··· Material for the task ···

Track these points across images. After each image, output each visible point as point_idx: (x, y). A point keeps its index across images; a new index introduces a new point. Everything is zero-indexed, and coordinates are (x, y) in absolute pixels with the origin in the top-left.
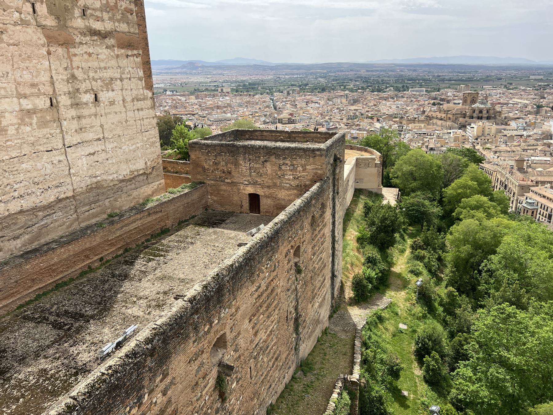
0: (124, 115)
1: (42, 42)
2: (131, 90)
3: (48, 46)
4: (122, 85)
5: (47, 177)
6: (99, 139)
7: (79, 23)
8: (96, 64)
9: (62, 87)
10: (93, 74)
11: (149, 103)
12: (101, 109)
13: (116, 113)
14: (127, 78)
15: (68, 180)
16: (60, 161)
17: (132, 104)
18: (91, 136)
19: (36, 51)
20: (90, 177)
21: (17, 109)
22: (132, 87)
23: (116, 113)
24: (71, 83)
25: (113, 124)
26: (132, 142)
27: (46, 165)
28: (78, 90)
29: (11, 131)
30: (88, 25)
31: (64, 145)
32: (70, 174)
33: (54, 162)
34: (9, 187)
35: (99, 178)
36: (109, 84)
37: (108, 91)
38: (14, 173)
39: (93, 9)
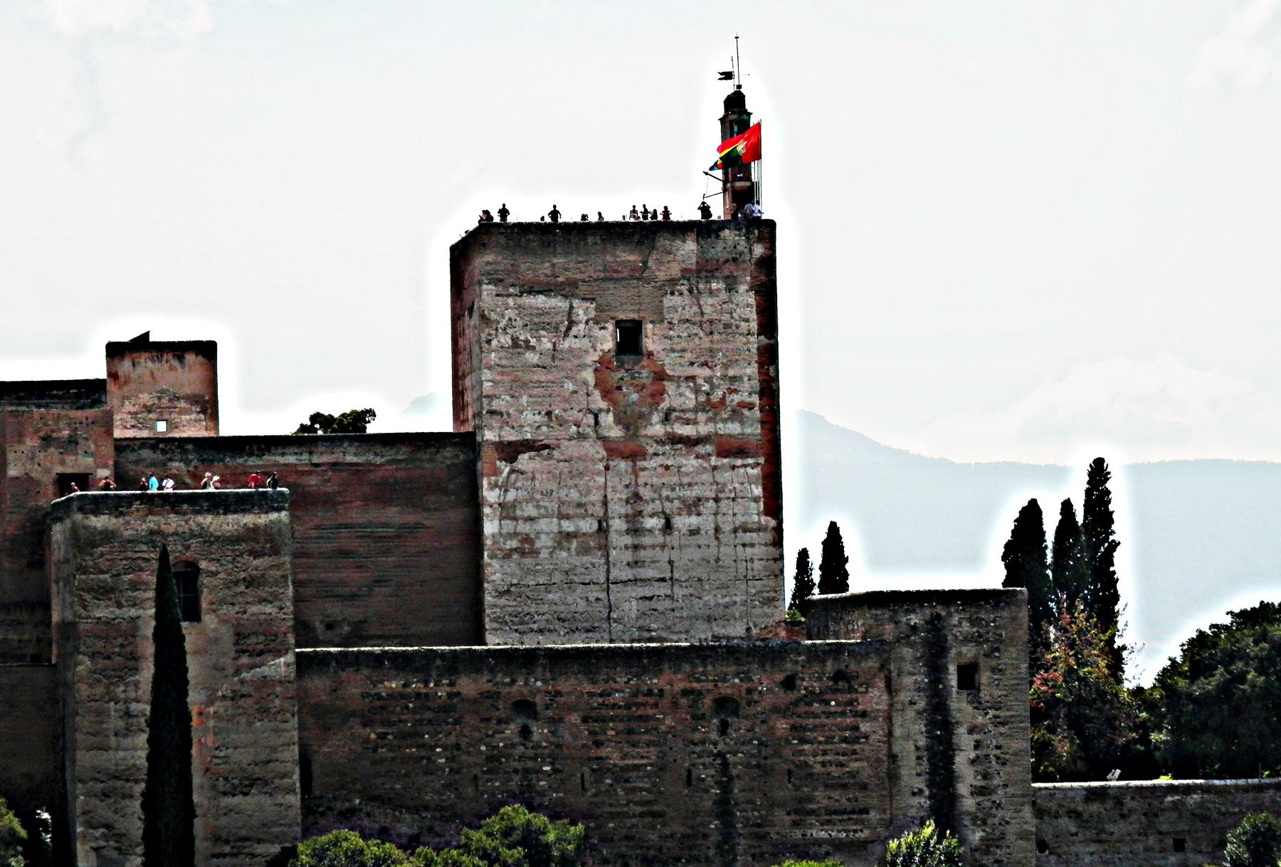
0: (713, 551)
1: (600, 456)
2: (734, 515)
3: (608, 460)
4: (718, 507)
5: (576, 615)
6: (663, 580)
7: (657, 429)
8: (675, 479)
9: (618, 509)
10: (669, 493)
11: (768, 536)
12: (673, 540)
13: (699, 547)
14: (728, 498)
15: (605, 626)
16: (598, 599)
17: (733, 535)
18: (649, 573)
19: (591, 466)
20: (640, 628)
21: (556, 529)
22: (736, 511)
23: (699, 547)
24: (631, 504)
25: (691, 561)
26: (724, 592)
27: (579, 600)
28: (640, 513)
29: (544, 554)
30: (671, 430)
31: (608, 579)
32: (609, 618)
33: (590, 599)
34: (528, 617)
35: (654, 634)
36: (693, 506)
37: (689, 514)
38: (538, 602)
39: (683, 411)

···

Work required:
Could you write out all the records again, changing "top-left" to "upper-left" and keeping everything else the same, with the pictures left out?

Solution for this problem:
Track these points across images. After each image, output each visible point as point_idx: (x, y). A point keeps its index across images; a new index introduces a new point. Everything is zero-indexed, and coordinates are (x, y) in absolute pixels with the origin in the upper-left.
0: (124, 115)
1: (42, 42)
2: (131, 90)
3: (48, 46)
4: (122, 85)
5: (47, 177)
6: (99, 139)
7: (79, 23)
8: (96, 64)
9: (62, 87)
10: (93, 74)
11: (149, 103)
12: (101, 109)
13: (116, 113)
14: (127, 78)
15: (68, 180)
16: (60, 161)
17: (132, 104)
18: (91, 136)
19: (36, 51)
20: (90, 177)
21: (17, 109)
22: (132, 87)
23: (116, 113)
24: (71, 83)
25: (113, 124)
26: (132, 142)
27: (46, 165)
28: (78, 90)
29: (11, 131)
30: (88, 25)
31: (64, 145)
32: (70, 174)
33: (54, 162)
34: (9, 187)
35: (99, 178)
36: (109, 84)
37: (108, 91)
38: (14, 173)
39: (93, 9)
0: (713, 551)
1: (600, 456)
2: (734, 515)
3: (608, 460)
4: (718, 507)
5: (576, 615)
6: (663, 580)
7: (657, 429)
8: (675, 479)
9: (618, 509)
10: (669, 493)
11: (768, 536)
12: (673, 540)
13: (699, 547)
14: (728, 498)
15: (605, 626)
16: (598, 599)
17: (733, 535)
18: (649, 573)
19: (591, 466)
20: (640, 628)
21: (556, 529)
22: (736, 511)
23: (699, 547)
24: (631, 504)
25: (691, 561)
26: (724, 592)
27: (579, 600)
28: (640, 513)
29: (544, 554)
30: (671, 430)
31: (608, 579)
32: (609, 618)
33: (590, 599)
34: (528, 617)
35: (654, 634)
36: (693, 506)
37: (689, 514)
38: (538, 602)
39: (683, 411)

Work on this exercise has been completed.